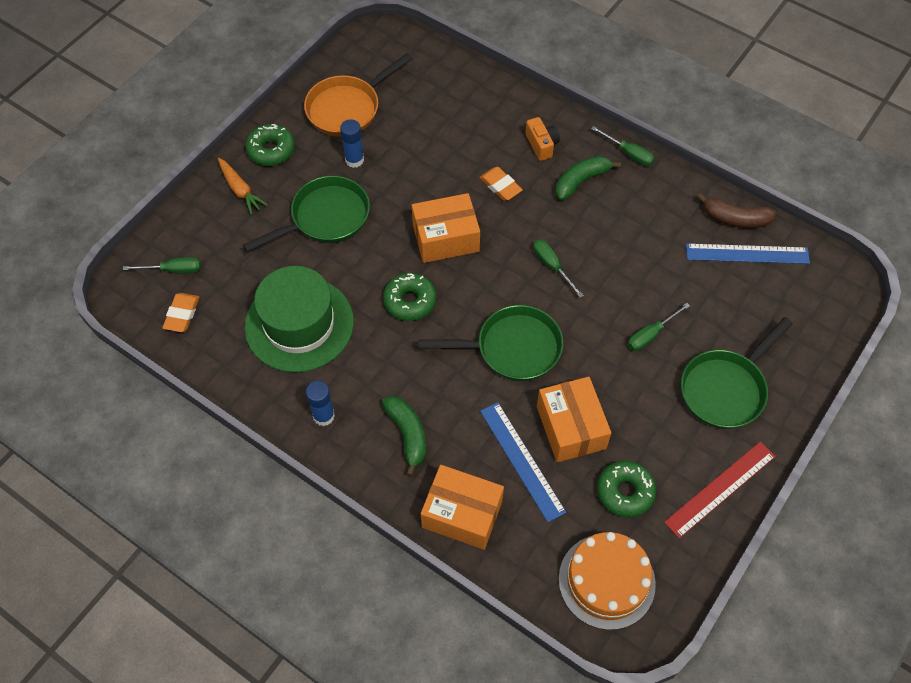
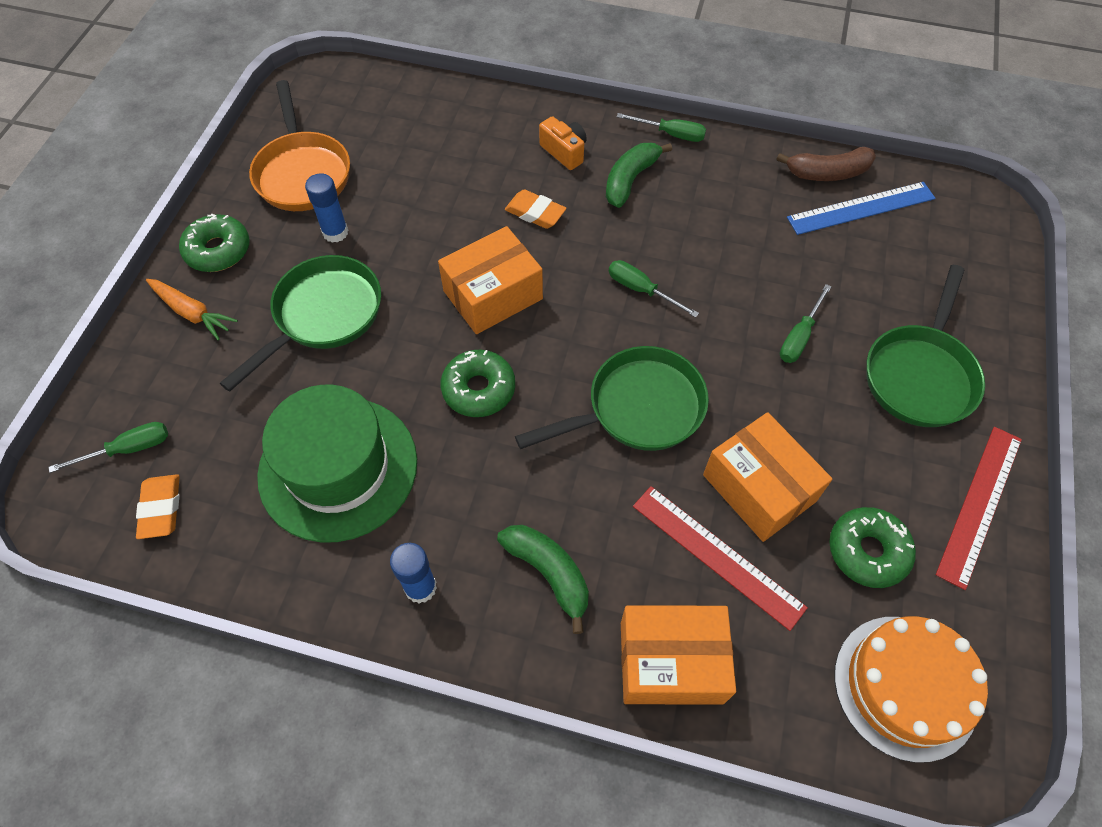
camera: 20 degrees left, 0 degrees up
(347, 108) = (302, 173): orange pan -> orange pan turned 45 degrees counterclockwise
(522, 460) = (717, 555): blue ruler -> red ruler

------------------------------------------------------------------------

- _Exercise directions_
Reproduce the lines above exactly, please, but not the pictures in them.

- _Answer box_
camera: 20 degrees left, 0 degrees up
(347, 108) = (302, 173): orange pan -> orange pan turned 45 degrees counterclockwise
(522, 460) = (717, 555): blue ruler -> red ruler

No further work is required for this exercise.